MATERIAL PROVIDED:
*** Block opens ***
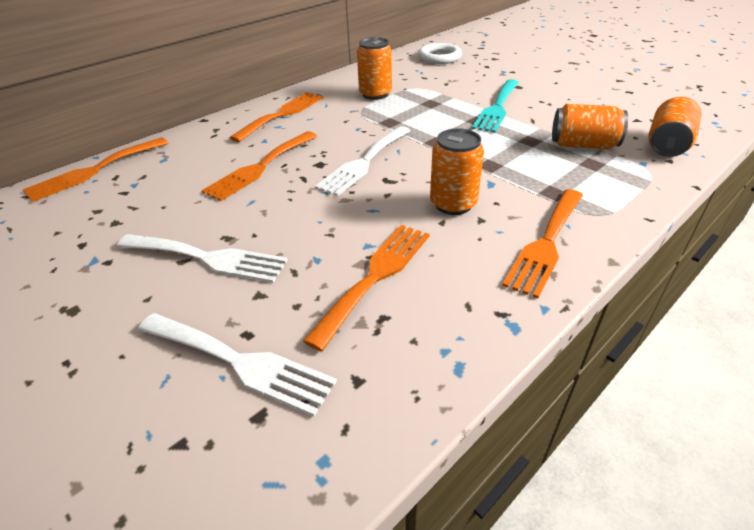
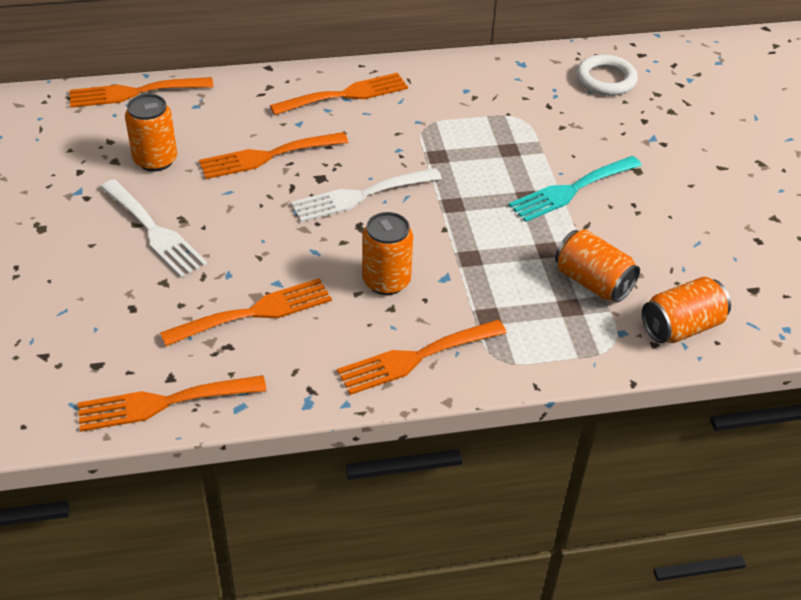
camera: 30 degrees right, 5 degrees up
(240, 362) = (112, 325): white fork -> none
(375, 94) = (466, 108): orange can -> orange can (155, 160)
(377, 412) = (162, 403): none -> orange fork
*** Block closes ***
EXERCISE INSTRUCTIONS: A complete answer lists every line of the listing above that holds the word "none".

EXERCISE RESULT:
(240, 362) = (112, 325): white fork -> none
(377, 412) = (162, 403): none -> orange fork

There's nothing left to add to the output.